PROBLEM:
Start at the first line below and write out everything verbatim except the pictures.

───── SUPPLIED INFORMATION ─────

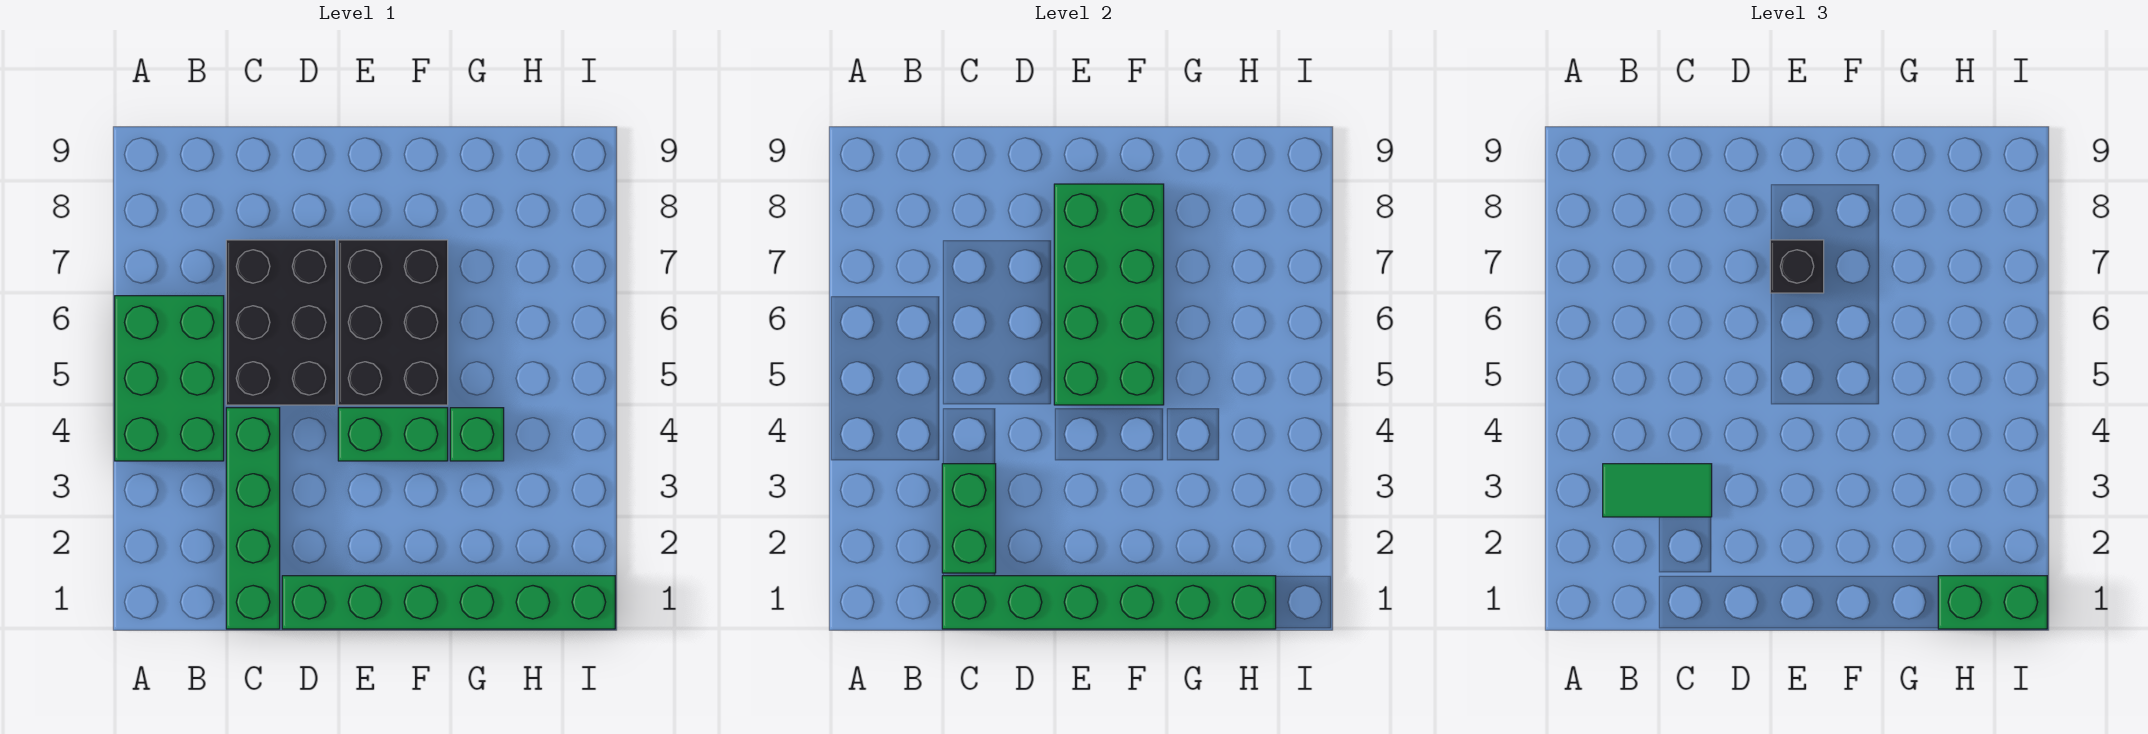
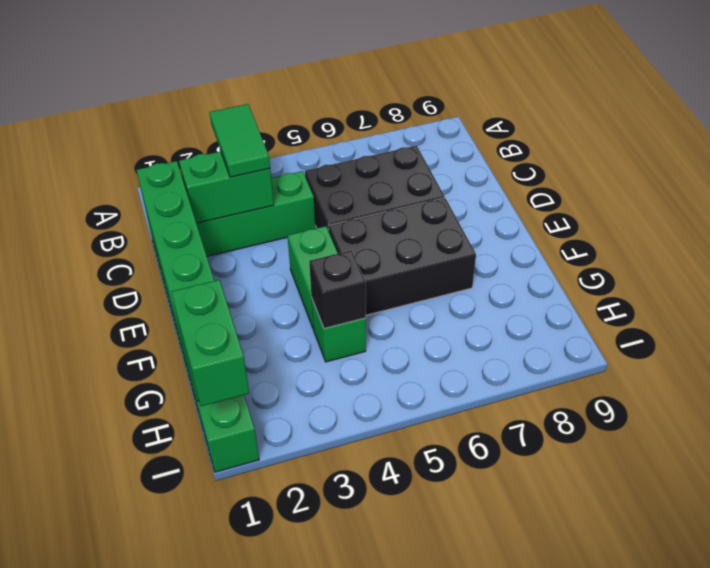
green brick A4:B6 level 1 -> none
green brick E5:F8 level 2 -> none
black brick E7 level 3 -> black brick G4 level 2

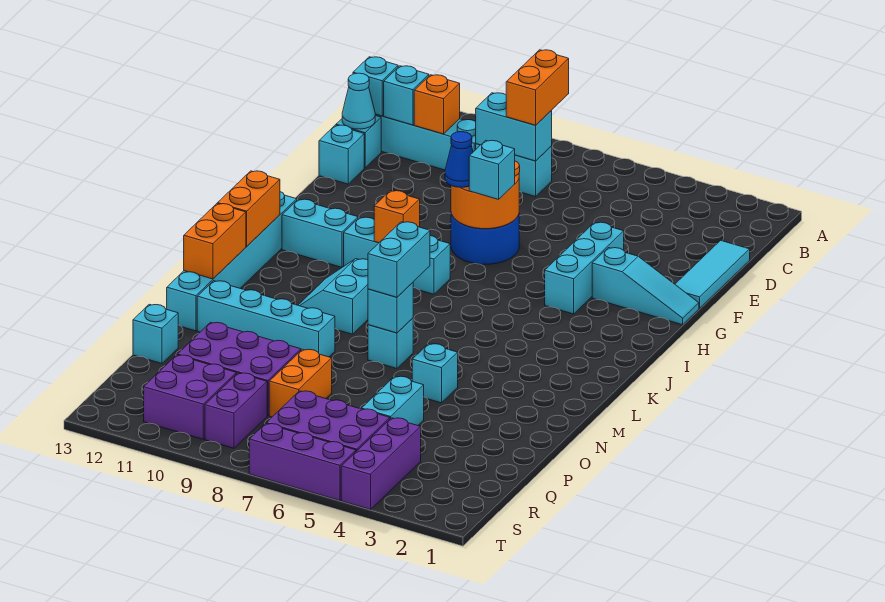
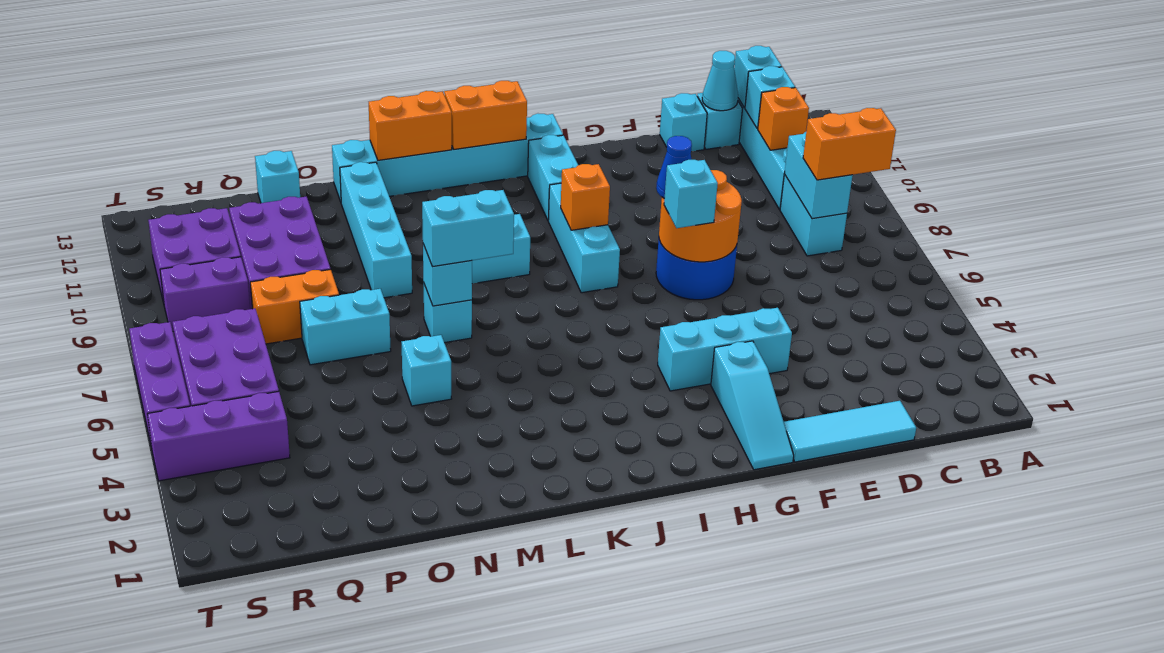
cyan brick P5:Q5 level 1 -> cyan brick O7:P7 level 1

─────

EXPECTED OUTPUT:
green brick A4:B6 level 1 -> none
green brick E5:F8 level 2 -> none
black brick E7 level 3 -> black brick G4 level 2

cyan brick P5:Q5 level 1 -> cyan brick O7:P7 level 1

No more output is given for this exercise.